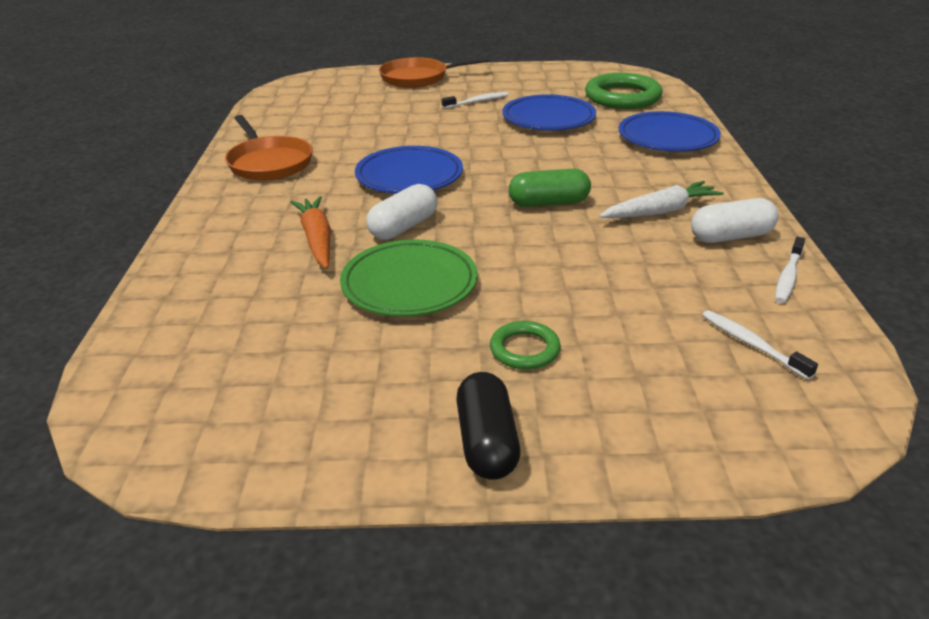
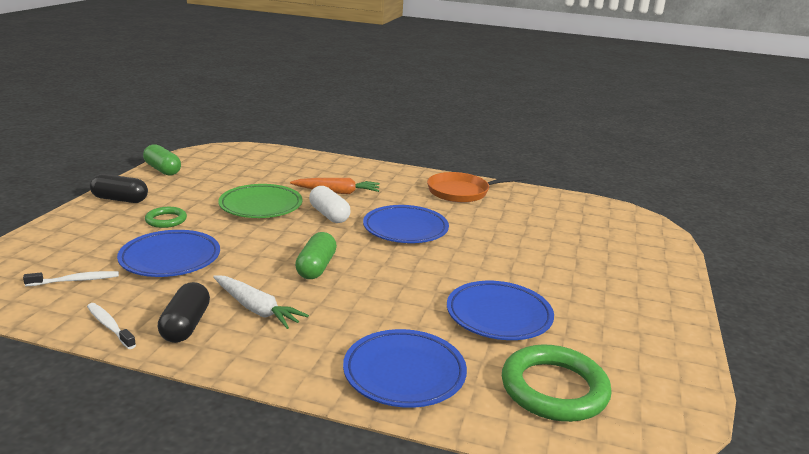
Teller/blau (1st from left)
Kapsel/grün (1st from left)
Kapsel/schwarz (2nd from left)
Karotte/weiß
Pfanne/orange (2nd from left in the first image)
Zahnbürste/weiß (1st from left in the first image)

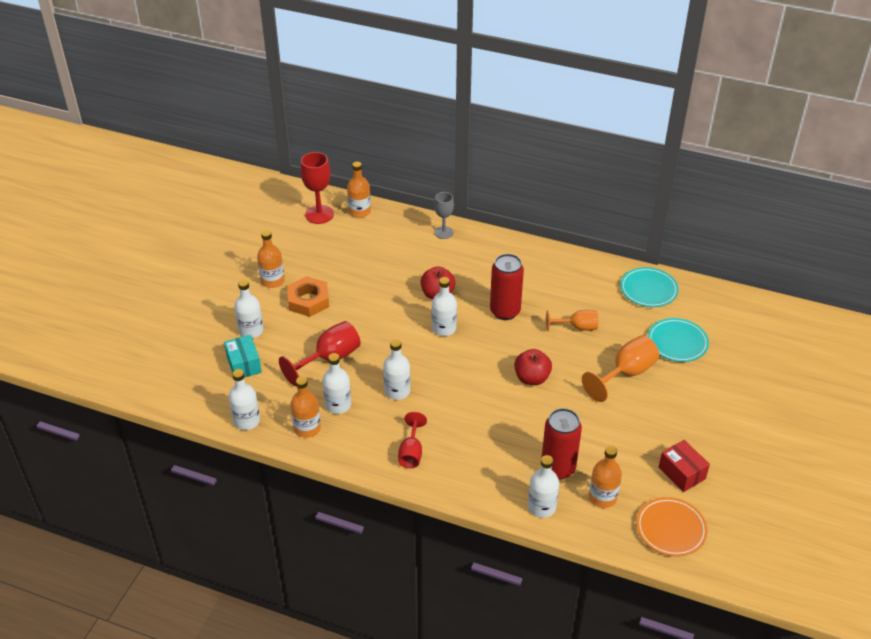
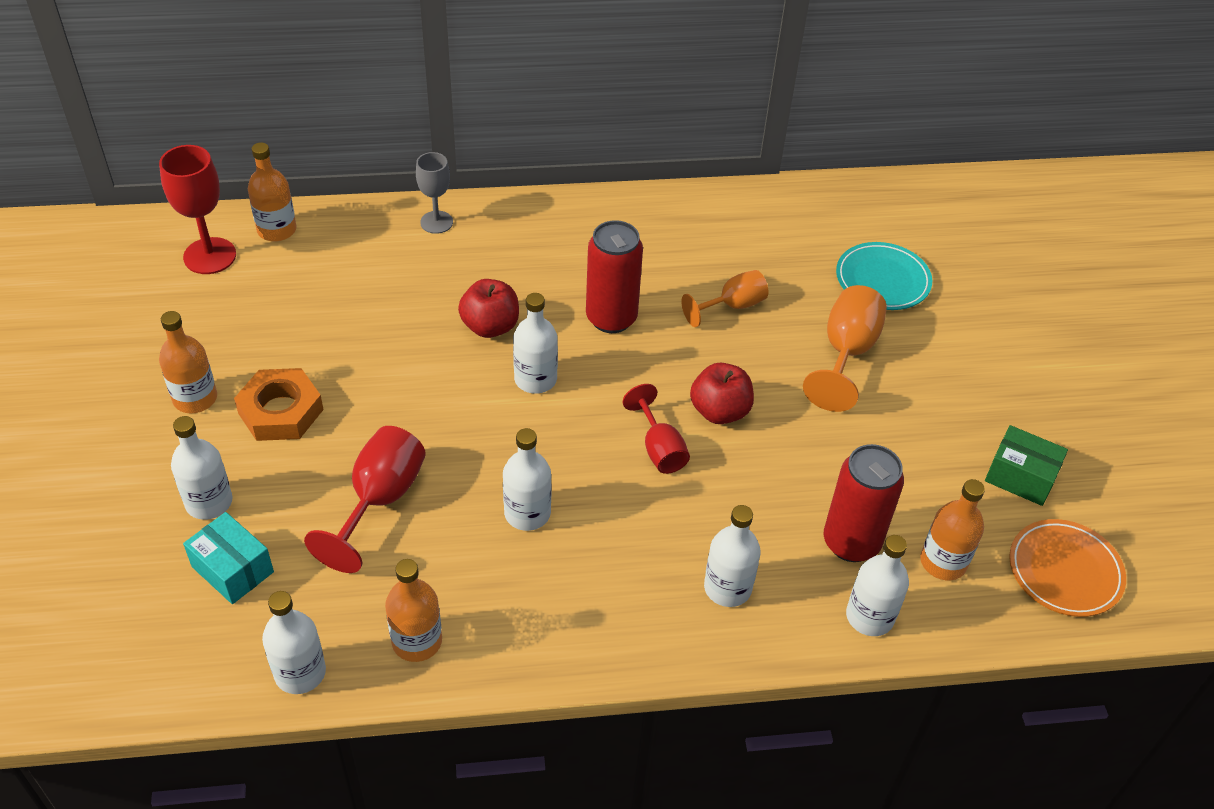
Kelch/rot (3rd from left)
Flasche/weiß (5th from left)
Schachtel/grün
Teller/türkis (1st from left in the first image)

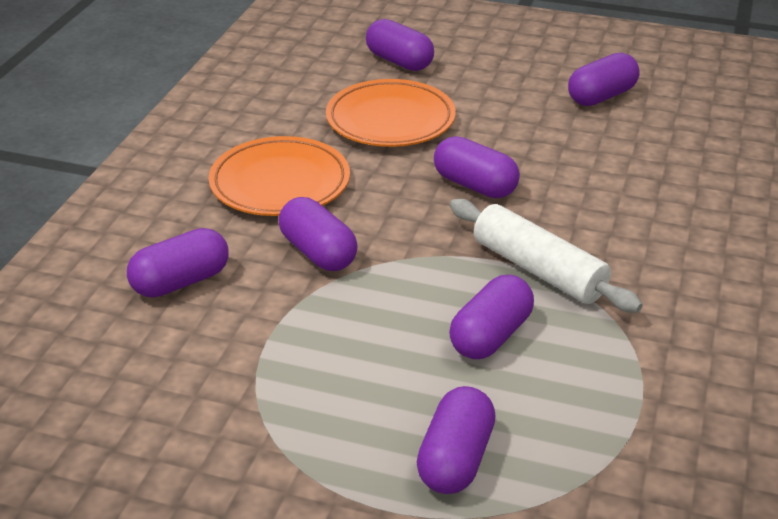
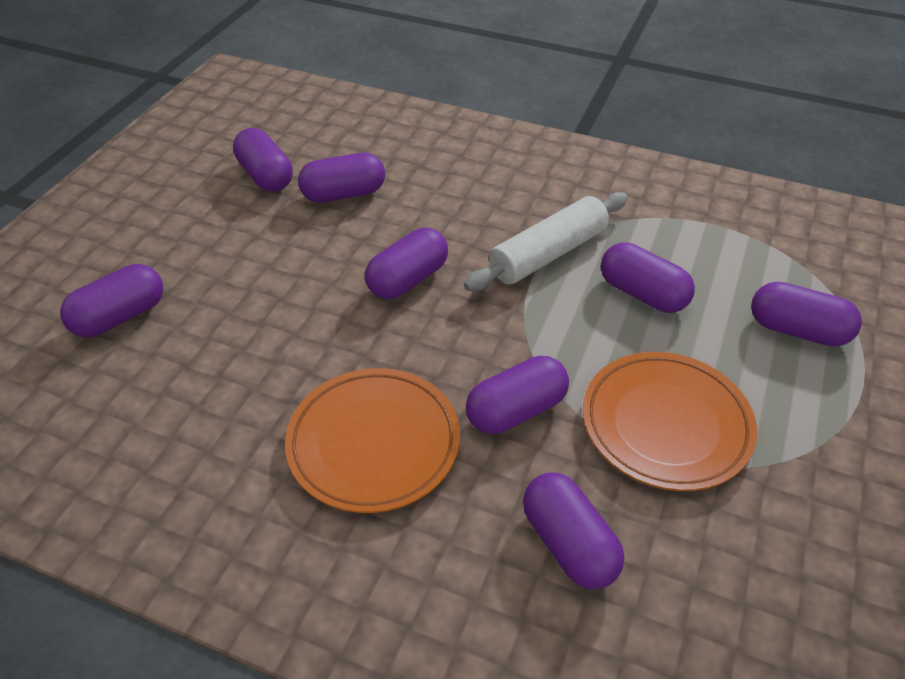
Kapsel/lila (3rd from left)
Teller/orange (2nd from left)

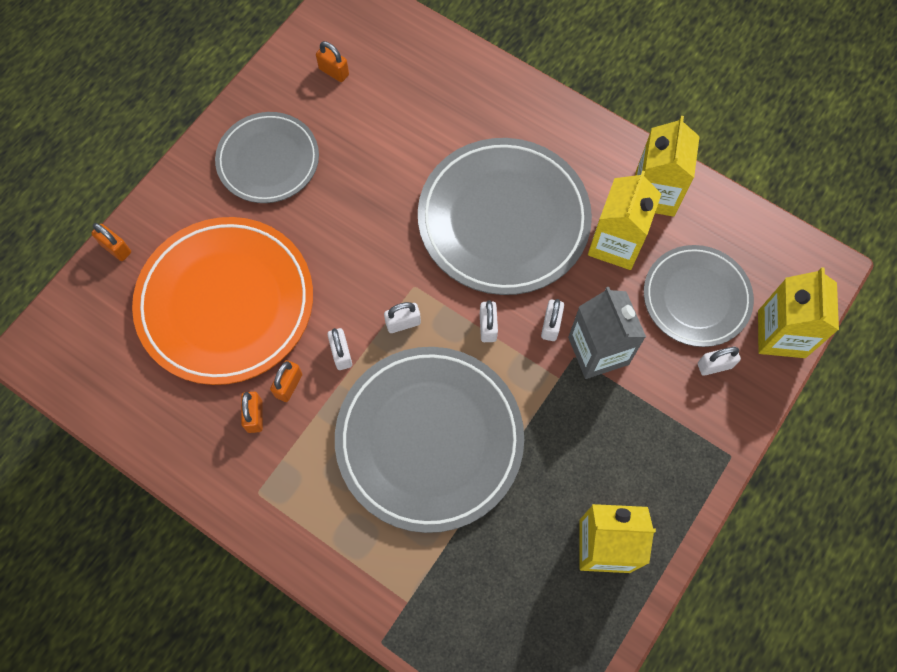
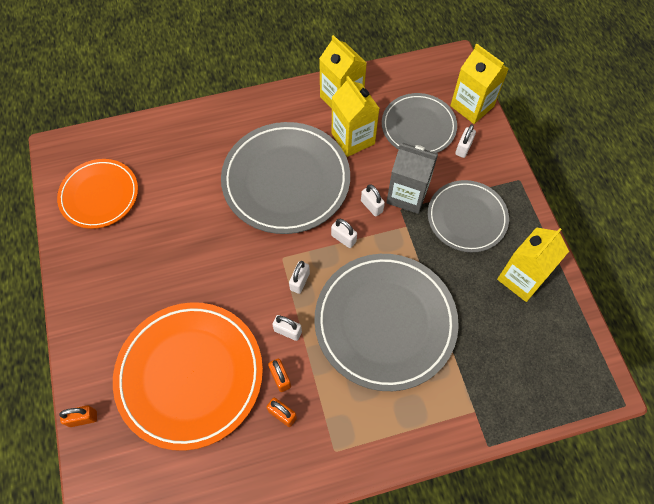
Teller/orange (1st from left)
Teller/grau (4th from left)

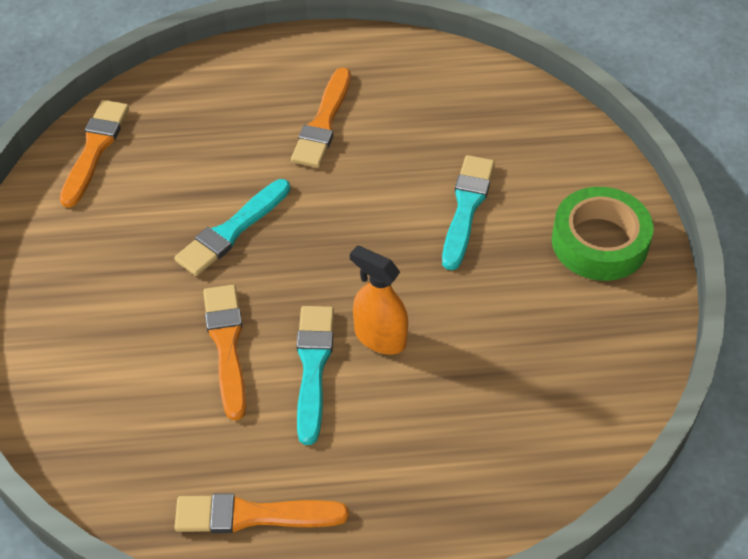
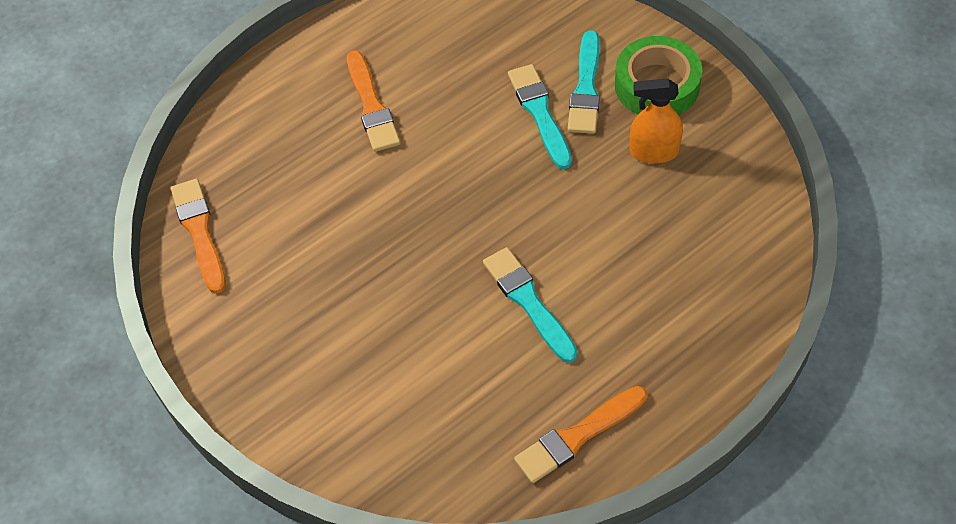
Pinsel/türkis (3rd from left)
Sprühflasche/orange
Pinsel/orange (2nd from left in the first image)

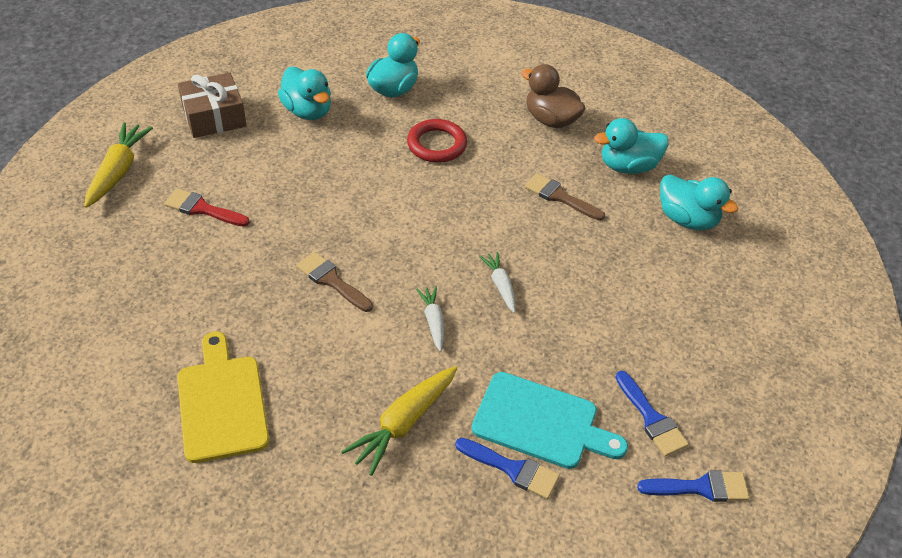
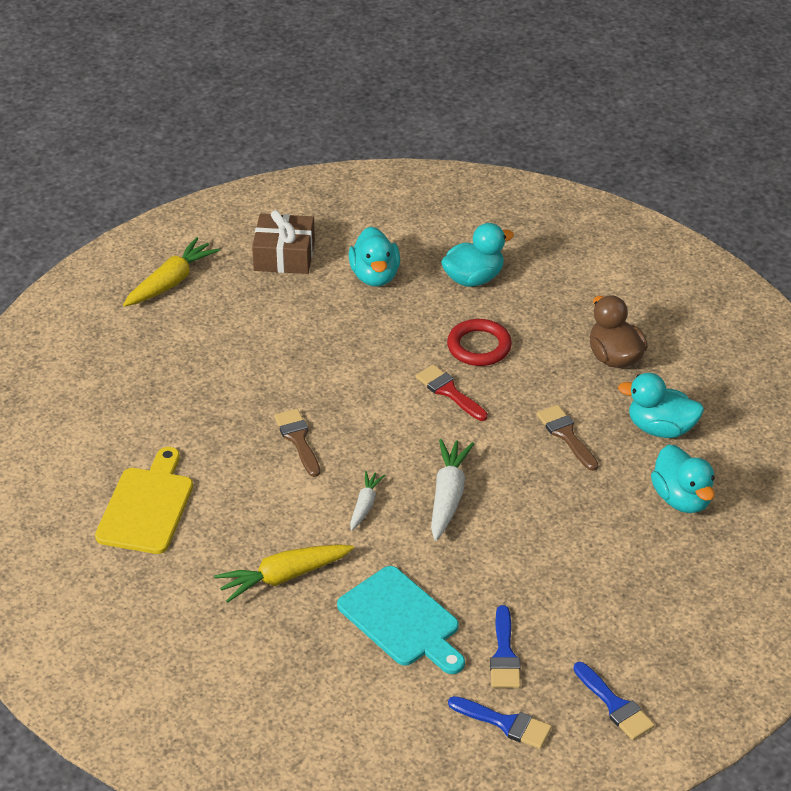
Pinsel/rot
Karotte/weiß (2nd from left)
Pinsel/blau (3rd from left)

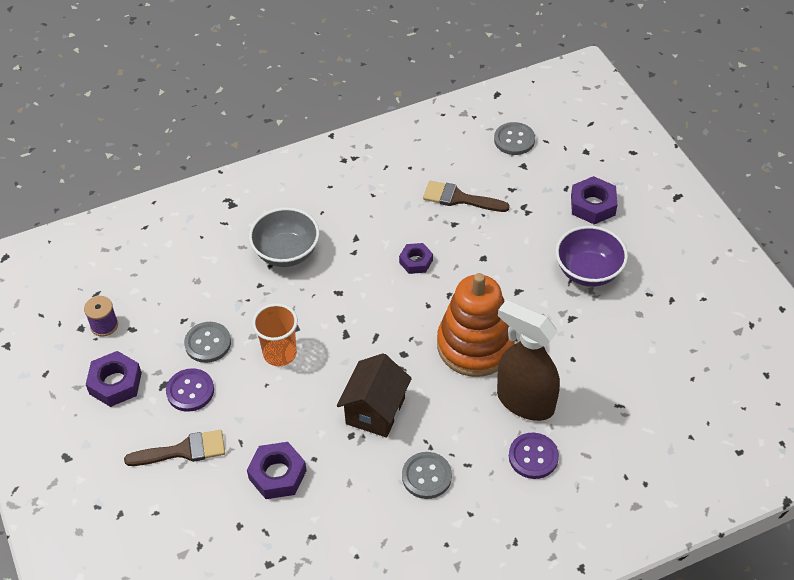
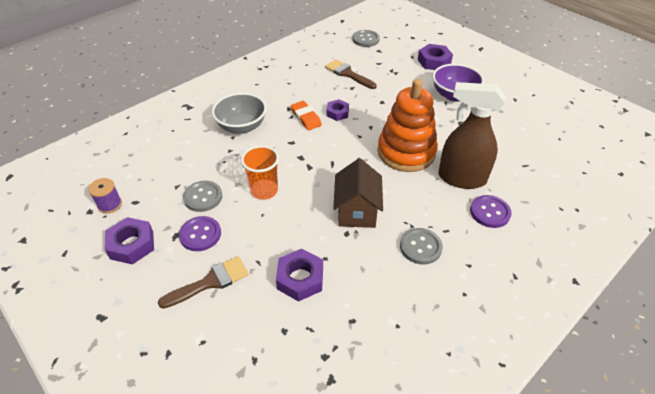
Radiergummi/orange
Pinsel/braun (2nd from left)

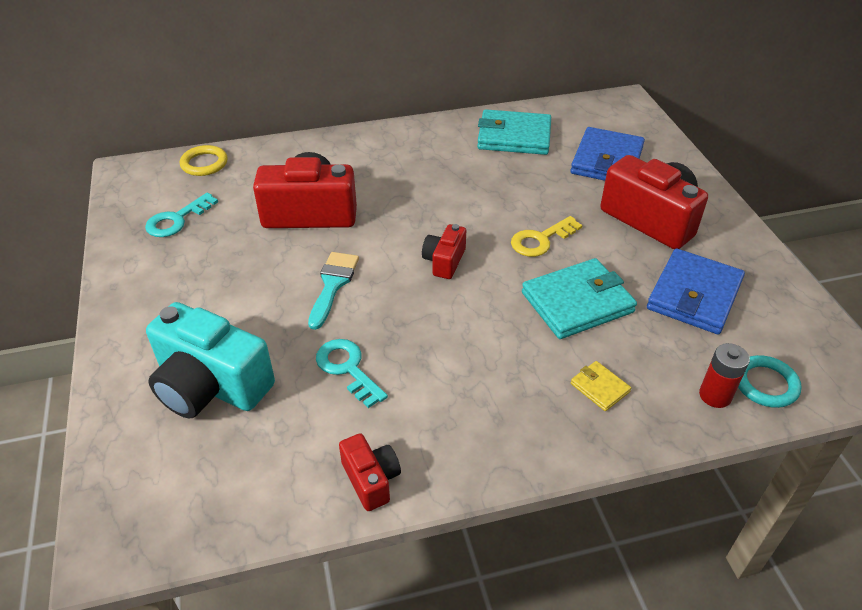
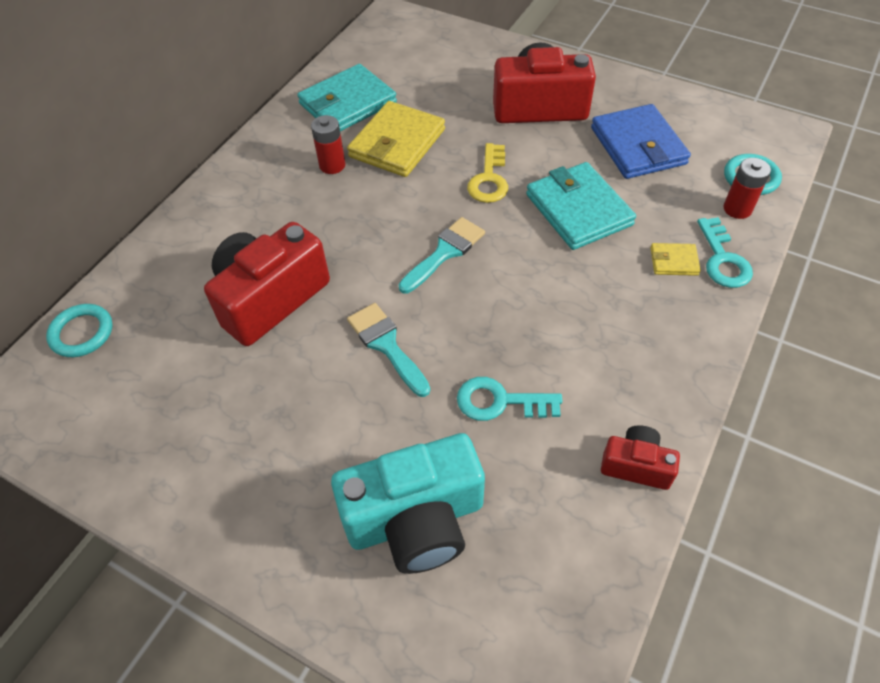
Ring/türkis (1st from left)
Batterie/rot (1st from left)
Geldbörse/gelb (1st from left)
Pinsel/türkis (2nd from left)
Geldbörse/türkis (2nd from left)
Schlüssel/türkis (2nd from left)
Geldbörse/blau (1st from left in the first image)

**EXERCISE DETAILS**
Make an exact copy of the lines from the top of the material through the line with "Pfanne/orange (2nd from", pictures excluded.

**SOLUTION TO THE EXERCISE**
Teller/blau (1st from left)
Kapsel/grün (1st from left)
Kapsel/schwarz (2nd from left)
Karotte/weiß
Pfanne/orange (2nd from left in the first image)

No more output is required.